Print, in exact form, the lines below from the one containing "turquoise_pufimuk (746 364)" through the one containing "green_matulul (367 391)", and omit all others.

Coordinate-based object records:
== Segment start ==

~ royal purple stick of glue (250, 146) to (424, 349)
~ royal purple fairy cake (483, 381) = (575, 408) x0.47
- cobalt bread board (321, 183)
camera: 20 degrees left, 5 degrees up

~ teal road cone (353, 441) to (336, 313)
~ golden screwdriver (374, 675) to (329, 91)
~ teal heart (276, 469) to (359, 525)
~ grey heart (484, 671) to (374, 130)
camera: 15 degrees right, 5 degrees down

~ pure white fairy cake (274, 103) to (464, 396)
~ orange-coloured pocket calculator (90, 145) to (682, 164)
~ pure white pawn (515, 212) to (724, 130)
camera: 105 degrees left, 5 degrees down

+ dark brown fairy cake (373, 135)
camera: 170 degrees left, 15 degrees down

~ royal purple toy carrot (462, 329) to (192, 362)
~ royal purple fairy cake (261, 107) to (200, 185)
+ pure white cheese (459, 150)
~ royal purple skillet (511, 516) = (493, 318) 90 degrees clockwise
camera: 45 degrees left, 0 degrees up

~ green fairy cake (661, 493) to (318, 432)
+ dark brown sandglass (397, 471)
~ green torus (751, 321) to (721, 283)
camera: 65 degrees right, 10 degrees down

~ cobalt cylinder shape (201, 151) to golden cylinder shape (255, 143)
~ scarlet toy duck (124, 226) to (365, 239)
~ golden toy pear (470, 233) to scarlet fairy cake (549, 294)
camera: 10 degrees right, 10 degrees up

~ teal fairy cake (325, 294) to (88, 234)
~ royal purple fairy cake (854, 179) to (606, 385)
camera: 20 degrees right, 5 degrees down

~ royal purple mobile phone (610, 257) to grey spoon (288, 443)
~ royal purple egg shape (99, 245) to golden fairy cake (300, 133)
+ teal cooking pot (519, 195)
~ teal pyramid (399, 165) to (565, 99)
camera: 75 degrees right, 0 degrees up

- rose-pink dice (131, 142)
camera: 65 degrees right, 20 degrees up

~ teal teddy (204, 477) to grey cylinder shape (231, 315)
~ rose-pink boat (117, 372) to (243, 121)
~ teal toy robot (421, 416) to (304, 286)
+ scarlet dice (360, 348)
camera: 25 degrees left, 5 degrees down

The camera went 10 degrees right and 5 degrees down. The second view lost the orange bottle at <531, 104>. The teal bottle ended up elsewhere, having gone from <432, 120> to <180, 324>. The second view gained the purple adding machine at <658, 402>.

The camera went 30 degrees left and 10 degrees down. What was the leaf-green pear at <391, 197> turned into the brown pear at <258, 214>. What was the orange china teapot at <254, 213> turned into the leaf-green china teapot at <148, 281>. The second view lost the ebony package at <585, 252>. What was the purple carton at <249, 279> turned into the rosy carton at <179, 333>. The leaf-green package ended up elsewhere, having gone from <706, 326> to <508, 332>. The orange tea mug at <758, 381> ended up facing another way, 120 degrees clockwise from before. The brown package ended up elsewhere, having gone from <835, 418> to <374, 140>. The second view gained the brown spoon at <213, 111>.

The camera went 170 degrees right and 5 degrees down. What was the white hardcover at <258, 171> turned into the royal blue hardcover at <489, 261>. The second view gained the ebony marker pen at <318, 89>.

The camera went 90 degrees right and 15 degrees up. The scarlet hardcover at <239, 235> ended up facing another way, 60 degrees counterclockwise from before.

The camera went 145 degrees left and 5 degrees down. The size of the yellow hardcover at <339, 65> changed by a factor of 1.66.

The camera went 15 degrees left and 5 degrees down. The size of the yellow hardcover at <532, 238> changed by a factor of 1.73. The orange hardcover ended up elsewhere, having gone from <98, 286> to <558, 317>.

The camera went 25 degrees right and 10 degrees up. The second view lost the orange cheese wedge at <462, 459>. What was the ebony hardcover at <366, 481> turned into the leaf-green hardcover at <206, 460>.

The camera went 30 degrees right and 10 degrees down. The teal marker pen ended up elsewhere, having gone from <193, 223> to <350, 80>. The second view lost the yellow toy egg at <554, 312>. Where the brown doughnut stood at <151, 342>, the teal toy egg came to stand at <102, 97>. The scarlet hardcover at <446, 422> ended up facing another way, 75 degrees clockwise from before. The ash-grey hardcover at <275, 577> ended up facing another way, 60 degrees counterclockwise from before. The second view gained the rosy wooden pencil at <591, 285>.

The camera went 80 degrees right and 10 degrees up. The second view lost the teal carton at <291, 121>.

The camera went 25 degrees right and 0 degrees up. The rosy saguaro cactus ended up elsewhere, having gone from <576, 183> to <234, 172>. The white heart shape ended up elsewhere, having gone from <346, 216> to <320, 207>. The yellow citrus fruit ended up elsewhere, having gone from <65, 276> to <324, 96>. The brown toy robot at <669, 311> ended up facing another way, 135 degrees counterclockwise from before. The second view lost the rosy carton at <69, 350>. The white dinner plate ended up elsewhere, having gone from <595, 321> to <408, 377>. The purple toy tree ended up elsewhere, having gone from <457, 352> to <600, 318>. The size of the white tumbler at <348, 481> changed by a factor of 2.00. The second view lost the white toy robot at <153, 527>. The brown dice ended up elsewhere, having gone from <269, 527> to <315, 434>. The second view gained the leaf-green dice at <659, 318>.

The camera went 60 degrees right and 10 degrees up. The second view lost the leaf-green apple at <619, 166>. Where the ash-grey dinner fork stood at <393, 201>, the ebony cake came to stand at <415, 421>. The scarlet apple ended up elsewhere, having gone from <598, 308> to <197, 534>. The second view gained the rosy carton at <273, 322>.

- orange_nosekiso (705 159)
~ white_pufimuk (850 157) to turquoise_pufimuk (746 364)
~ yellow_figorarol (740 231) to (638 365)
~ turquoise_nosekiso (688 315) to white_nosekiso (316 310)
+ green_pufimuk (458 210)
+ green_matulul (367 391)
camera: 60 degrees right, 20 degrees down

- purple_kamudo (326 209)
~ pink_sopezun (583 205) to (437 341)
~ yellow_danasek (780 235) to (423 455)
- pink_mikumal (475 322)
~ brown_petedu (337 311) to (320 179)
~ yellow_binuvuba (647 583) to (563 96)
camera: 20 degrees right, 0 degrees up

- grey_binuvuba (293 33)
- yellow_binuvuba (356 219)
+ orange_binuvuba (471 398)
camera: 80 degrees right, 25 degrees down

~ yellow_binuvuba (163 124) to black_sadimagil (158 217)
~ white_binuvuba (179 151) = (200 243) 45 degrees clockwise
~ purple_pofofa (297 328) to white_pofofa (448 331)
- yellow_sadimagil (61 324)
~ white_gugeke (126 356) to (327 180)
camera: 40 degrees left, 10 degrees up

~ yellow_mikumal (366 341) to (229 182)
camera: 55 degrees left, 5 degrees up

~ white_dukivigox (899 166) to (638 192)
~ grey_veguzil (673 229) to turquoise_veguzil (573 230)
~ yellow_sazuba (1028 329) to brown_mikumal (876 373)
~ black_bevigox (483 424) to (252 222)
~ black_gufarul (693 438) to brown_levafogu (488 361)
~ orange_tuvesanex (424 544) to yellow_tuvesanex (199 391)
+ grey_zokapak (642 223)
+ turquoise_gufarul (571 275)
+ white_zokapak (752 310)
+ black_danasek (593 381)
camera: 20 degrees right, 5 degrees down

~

== Segment end ==

TASK ANSWER —
~ white_pufimuk (850 157) to turquoise_pufimuk (746 364)
~ yellow_figorarol (740 231) to (638 365)
~ turquoise_nosekiso (688 315) to white_nosekiso (316 310)
+ green_pufimuk (458 210)
+ green_matulul (367 391)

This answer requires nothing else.